WHAT YOU NEED TO DO:
Once the line holding "C9: 1uF (plus" is found in the listing below, write it out and each later line exactly, up to and including the one holding "IC7 pin PA3: IC3/IA -> N22".

** AVAILABLE DATA follows **

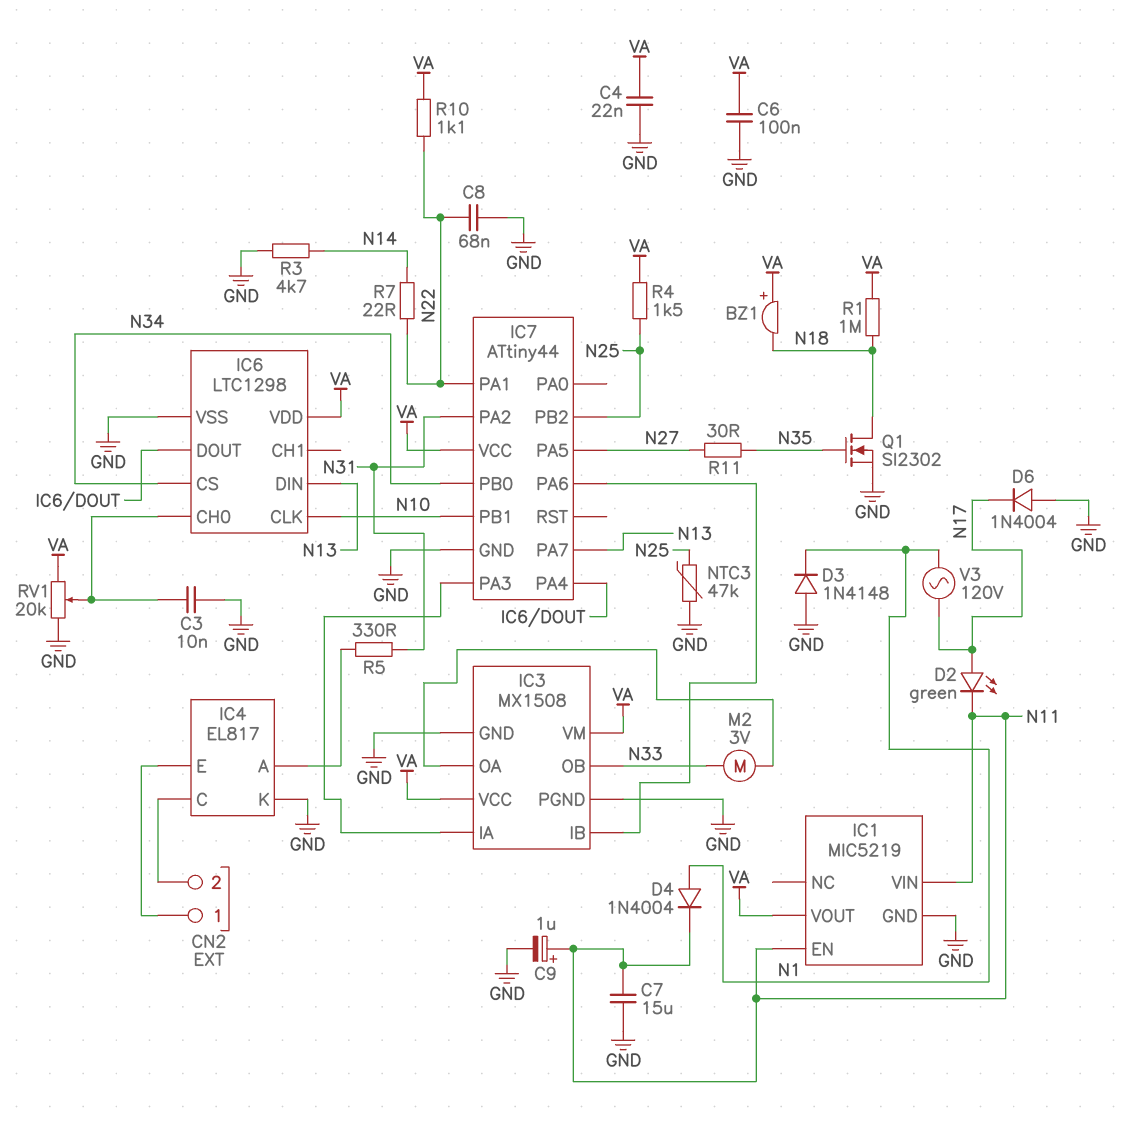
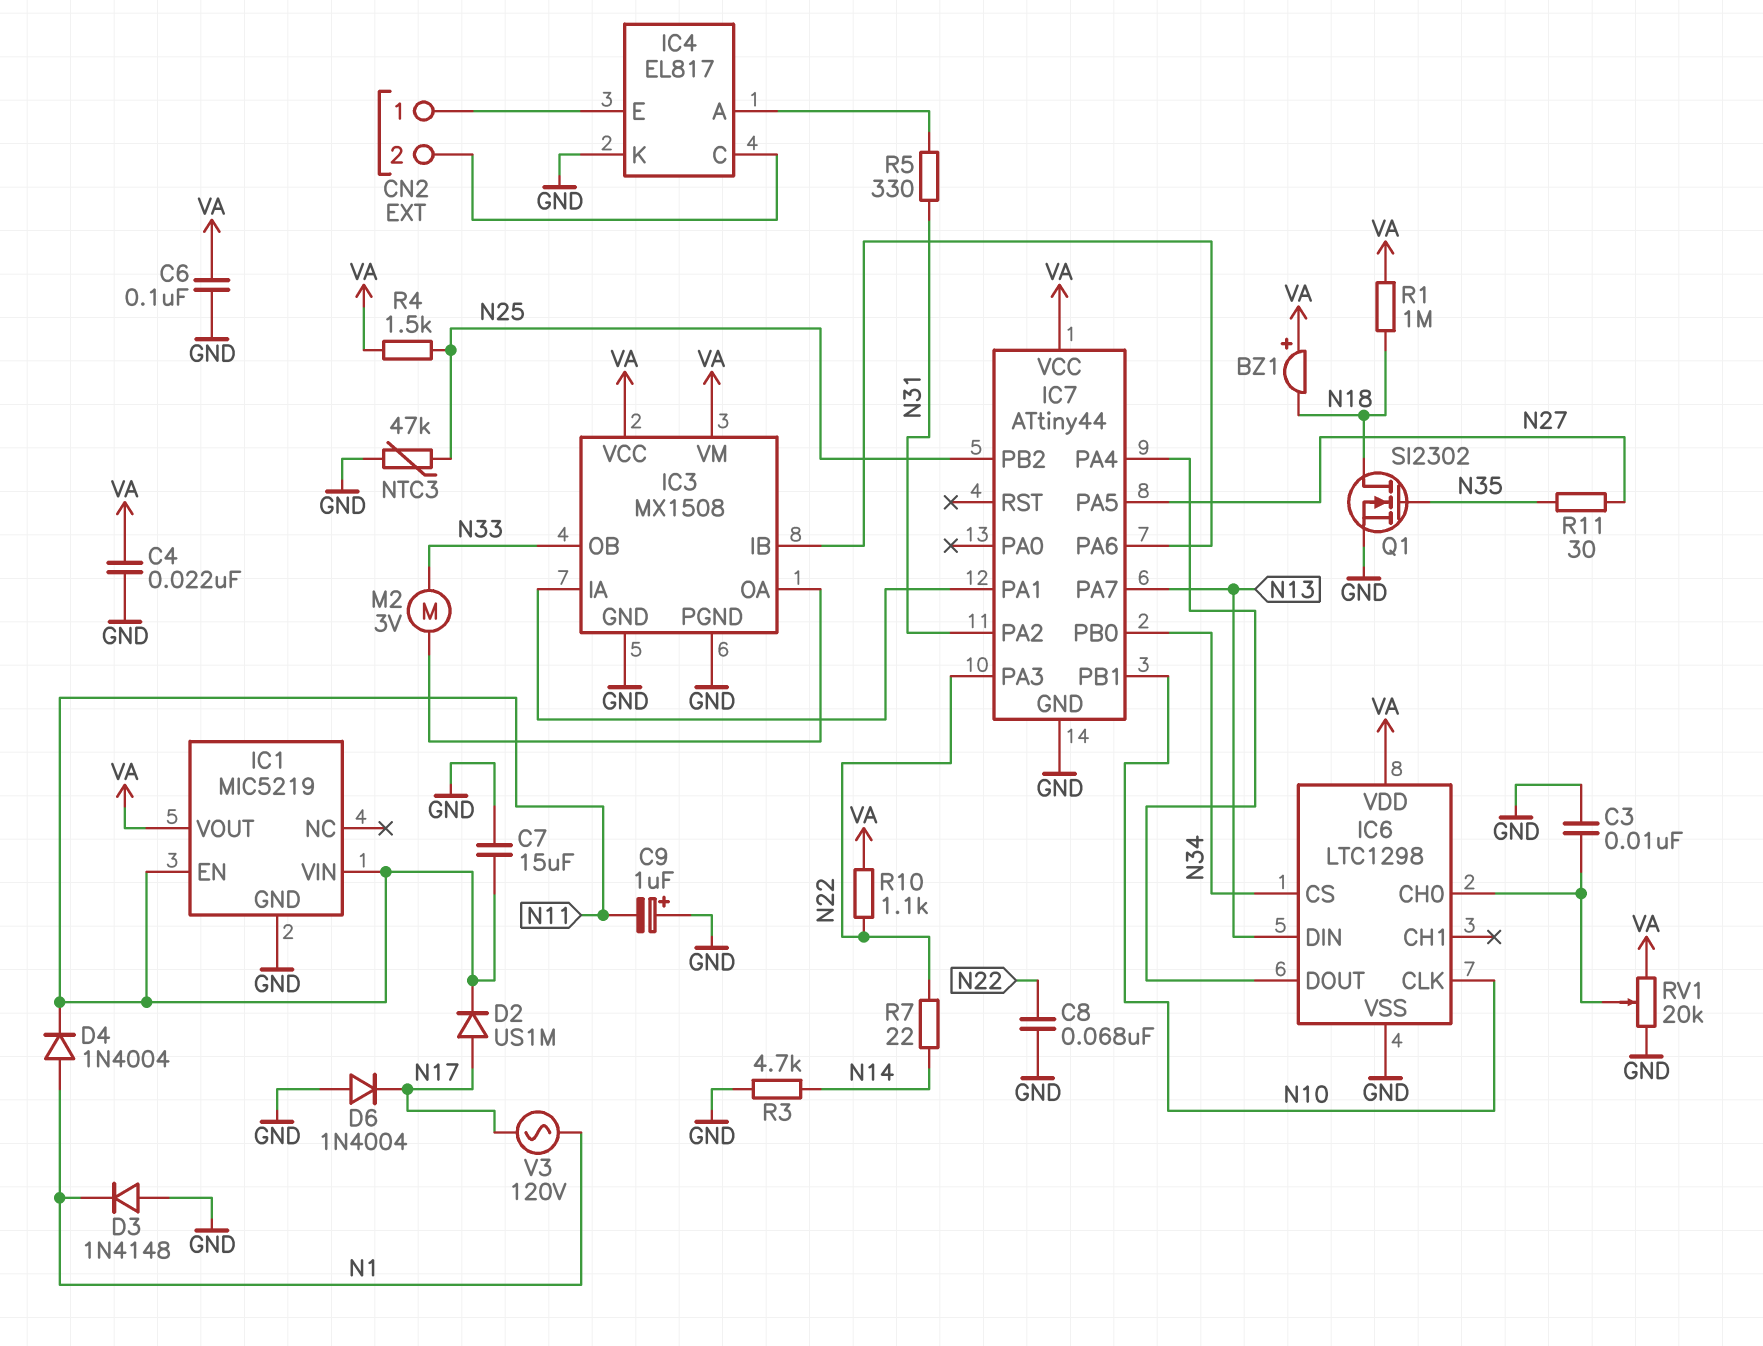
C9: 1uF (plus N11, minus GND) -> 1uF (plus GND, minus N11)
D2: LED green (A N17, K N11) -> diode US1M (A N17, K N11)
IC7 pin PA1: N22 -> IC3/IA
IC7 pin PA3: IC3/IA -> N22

** End of AVAILABLE DATA **
** AVAILABLE DATA follows **

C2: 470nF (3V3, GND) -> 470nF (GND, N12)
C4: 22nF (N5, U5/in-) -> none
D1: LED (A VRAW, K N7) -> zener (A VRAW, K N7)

** End of AVAILABLE DATA **

RESPONSE TO THE EXERCISE:
C9: 1uF (plus N11, minus GND) -> 1uF (plus GND, minus N11)
D2: LED green (A N17, K N11) -> diode US1M (A N17, K N11)
IC7 pin PA1: N22 -> IC3/IA
IC7 pin PA3: IC3/IA -> N22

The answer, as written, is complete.